[DATASET EXCERPTS]

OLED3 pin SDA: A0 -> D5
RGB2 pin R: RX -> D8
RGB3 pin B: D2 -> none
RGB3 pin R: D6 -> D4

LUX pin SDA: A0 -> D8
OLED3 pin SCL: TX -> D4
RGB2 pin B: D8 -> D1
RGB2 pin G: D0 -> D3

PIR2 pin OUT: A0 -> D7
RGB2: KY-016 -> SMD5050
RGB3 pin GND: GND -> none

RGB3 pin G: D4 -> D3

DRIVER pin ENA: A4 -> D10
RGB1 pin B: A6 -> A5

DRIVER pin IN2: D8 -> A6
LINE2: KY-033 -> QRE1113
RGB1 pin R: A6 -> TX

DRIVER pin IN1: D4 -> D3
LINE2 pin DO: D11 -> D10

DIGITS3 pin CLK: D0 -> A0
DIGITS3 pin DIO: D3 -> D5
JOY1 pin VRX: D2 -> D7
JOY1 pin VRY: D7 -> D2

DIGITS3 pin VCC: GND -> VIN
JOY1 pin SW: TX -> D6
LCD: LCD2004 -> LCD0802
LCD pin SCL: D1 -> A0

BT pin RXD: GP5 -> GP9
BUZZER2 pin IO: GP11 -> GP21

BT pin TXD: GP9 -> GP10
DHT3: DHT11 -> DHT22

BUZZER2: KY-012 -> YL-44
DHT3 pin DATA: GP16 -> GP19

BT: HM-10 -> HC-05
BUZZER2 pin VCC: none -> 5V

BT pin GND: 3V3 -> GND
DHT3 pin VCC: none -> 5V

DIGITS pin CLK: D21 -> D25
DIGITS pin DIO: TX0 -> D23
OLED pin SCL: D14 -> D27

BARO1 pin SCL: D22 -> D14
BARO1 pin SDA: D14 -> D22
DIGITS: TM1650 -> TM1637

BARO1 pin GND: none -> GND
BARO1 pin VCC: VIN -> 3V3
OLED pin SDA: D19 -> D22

[PROBLEM REQUIREMENTS] Every record above is to be transcribed exactly as written.

[YOUR SOLUTION]
OLED3 pin SDA: A0 -> D5
RGB2 pin R: RX -> D8
RGB3 pin B: D2 -> none
RGB3 pin R: D6 -> D4

LUX pin SDA: A0 -> D8
OLED3 pin SCL: TX -> D4
RGB2 pin B: D8 -> D1
RGB2 pin G: D0 -> D3

PIR2 pin OUT: A0 -> D7
RGB2: KY-016 -> SMD5050
RGB3 pin GND: GND -> none

RGB3 pin G: D4 -> D3

DRIVER pin ENA: A4 -> D10
RGB1 pin B: A6 -> A5

DRIVER pin IN2: D8 -> A6
LINE2: KY-033 -> QRE1113
RGB1 pin R: A6 -> TX

DRIVER pin IN1: D4 -> D3
LINE2 pin DO: D11 -> D10

DIGITS3 pin CLK: D0 -> A0
DIGITS3 pin DIO: D3 -> D5
JOY1 pin VRX: D2 -> D7
JOY1 pin VRY: D7 -> D2

DIGITS3 pin VCC: GND -> VIN
JOY1 pin SW: TX -> D6
LCD: LCD2004 -> LCD0802
LCD pin SCL: D1 -> A0

BT pin RXD: GP5 -> GP9
BUZZER2 pin IO: GP11 -> GP21

BT pin TXD: GP9 -> GP10
DHT3: DHT11 -> DHT22

BUZZER2: KY-012 -> YL-44
DHT3 pin DATA: GP16 -> GP19

BT: HM-10 -> HC-05
BUZZER2 pin VCC: none -> 5V

BT pin GND: 3V3 -> GND
DHT3 pin VCC: none -> 5V

DIGITS pin CLK: D21 -> D25
DIGITS pin DIO: TX0 -> D23
OLED pin SCL: D14 -> D27

BARO1 pin SCL: D22 -> D14
BARO1 pin SDA: D14 -> D22
DIGITS: TM1650 -> TM1637

BARO1 pin GND: none -> GND
BARO1 pin VCC: VIN -> 3V3
OLED pin SDA: D19 -> D22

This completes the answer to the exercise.